RECORDS below:
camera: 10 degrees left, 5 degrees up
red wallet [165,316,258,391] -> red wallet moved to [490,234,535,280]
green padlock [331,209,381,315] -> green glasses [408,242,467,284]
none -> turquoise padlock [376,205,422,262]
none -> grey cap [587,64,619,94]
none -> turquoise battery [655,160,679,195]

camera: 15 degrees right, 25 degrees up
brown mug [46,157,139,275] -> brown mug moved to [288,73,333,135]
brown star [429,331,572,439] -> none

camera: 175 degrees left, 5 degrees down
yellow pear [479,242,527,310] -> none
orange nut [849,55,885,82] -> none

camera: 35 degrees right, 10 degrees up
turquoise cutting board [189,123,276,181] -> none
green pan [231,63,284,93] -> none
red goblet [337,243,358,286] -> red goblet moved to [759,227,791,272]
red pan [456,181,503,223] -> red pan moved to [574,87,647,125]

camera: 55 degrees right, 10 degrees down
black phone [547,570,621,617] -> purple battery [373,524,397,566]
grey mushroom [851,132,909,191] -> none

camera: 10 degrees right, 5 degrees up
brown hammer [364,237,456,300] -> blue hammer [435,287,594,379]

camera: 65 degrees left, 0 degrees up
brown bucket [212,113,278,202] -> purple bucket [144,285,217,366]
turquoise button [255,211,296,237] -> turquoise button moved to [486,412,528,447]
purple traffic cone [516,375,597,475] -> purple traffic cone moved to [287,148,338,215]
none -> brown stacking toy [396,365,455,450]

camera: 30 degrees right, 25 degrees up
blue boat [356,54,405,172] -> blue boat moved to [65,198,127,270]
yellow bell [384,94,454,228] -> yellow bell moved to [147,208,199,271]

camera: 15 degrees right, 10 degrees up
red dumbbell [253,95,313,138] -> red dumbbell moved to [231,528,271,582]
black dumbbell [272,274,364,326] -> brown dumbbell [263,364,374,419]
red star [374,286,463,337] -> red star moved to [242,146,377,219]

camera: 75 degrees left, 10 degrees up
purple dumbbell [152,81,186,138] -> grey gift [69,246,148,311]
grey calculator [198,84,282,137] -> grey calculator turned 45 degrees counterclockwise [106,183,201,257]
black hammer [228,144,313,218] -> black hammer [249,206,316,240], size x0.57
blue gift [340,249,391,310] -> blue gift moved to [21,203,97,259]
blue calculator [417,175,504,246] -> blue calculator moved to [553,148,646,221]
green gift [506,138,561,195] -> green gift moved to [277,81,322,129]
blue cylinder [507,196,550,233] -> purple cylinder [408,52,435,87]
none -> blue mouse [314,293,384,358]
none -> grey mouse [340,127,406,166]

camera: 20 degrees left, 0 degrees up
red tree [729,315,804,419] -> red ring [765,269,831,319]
End of RECORDS.
INSTRUCTION. Among the records above, repeat exactly the line with "camera: 175 degrees left, 5 degrees down", the line with "red goblet [337,243,358,286]", and every line in between, and only those.

OUTPUT OF THE TASK.
camera: 175 degrees left, 5 degrees down
yellow pear [479,242,527,310] -> none
orange nut [849,55,885,82] -> none

camera: 35 degrees right, 10 degrees up
turquoise cutting board [189,123,276,181] -> none
green pan [231,63,284,93] -> none
red goblet [337,243,358,286] -> red goblet moved to [759,227,791,272]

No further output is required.